━━ ELENCO MOSTRATO

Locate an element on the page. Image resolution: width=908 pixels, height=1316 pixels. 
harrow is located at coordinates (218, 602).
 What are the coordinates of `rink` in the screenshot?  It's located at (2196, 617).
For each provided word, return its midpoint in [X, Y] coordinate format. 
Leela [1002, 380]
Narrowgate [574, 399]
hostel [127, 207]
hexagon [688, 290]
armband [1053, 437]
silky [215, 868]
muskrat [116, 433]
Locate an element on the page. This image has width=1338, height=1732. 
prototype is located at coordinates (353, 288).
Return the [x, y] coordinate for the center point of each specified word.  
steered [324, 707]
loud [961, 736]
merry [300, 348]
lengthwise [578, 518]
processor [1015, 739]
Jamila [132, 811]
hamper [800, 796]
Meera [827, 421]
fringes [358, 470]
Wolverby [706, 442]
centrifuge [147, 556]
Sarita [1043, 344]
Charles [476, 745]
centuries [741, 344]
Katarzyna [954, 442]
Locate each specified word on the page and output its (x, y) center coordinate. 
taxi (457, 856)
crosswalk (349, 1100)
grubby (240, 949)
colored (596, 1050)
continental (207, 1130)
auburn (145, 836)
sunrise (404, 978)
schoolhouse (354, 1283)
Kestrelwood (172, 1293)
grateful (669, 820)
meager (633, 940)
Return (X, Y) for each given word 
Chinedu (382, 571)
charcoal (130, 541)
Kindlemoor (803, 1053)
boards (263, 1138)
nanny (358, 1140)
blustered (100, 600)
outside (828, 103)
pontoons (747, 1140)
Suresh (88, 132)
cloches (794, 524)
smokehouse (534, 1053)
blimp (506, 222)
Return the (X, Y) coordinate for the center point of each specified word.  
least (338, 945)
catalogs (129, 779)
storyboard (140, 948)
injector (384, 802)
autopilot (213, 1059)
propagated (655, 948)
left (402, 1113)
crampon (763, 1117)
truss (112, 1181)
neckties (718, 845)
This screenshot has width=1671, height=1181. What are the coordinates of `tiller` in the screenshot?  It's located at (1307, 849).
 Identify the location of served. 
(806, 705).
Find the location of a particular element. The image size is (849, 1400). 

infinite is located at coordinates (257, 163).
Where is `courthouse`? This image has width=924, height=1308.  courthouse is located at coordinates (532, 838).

━━━━

* OBIETTIVO *
Restituisca in formato CSV a due colonne, intitolate "testo" e "risposta", la parte dell'elenco che si apre con la riga contenente "boards (263, 1138)" e si chiude con quella contenente "truss (112, 1181)", entrambe incluse. Ogni testo e la relativa risposta devono occupare una riga, ciascuno in un unico campo tra virgolette, con gli a capo sostituiti da spazi.

* RISULTATO DELL'ESERCIZIO *
testo,risposta
"boards","(263, 1138)"
"nanny","(358, 1140)"
"blustered","(100, 600)"
"outside","(828, 103)"
"pontoons","(747, 1140)"
"Suresh","(88, 132)"
"cloches","(794, 524)"
"smokehouse","(534, 1053)"
"blimp","(506, 222)"
"Return the (X, Y) coordinate for the center point of each specified word. least","(338, 945)"
"catalogs","(129, 779)"
"storyboard","(140, 948)"
"injector","(384, 802)"
"autopilot","(213, 1059)"
"propagated","(655, 948)"
"left","(402, 1113)"
"crampon","(763, 1117)"
"truss","(112, 1181)"